[[ Material shown open ]]
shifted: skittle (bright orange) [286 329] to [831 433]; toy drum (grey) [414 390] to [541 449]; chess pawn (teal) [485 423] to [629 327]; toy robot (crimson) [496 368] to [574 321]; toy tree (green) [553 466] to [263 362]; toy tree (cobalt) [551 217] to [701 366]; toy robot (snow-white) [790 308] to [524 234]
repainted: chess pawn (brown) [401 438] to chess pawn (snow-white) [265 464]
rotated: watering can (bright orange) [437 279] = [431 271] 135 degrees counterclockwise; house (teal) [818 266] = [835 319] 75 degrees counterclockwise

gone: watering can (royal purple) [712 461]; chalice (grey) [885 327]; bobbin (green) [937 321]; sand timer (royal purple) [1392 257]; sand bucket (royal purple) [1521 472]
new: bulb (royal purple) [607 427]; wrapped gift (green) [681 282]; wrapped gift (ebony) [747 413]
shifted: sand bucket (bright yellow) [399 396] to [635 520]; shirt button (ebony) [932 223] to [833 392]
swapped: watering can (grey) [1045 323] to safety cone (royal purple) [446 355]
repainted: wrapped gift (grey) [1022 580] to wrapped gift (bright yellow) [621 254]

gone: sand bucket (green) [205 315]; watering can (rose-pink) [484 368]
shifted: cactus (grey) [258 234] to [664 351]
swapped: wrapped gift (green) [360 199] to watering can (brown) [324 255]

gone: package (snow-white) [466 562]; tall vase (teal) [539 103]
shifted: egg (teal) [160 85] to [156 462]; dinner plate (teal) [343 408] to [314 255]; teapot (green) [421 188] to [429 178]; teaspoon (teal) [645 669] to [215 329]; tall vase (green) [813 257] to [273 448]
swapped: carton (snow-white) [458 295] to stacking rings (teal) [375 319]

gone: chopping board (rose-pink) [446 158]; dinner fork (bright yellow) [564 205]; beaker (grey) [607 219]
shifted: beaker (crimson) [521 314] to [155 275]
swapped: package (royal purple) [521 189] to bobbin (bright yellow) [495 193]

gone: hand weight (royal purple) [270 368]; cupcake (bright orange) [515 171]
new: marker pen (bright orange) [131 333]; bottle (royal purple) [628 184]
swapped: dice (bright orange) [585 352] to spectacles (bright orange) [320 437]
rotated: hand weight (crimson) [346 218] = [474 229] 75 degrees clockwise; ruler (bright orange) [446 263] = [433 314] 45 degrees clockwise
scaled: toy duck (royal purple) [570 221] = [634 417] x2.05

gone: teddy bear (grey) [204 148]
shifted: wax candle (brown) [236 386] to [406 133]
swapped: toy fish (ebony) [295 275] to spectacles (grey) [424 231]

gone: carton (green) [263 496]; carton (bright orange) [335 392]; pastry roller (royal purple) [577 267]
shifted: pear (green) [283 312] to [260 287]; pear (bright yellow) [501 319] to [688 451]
[[ Material shown closed ]]
- _Exercise objective_: Please copy only these lines, exactly: the first line of the records through the line containing "repainted: chess pawn", ends included.

- _Finished exercise_:
shifted: skittle (bright orange) [286 329] to [831 433]; toy drum (grey) [414 390] to [541 449]; chess pawn (teal) [485 423] to [629 327]; toy robot (crimson) [496 368] to [574 321]; toy tree (green) [553 466] to [263 362]; toy tree (cobalt) [551 217] to [701 366]; toy robot (snow-white) [790 308] to [524 234]
repainted: chess pawn (brown) [401 438] to chess pawn (snow-white) [265 464]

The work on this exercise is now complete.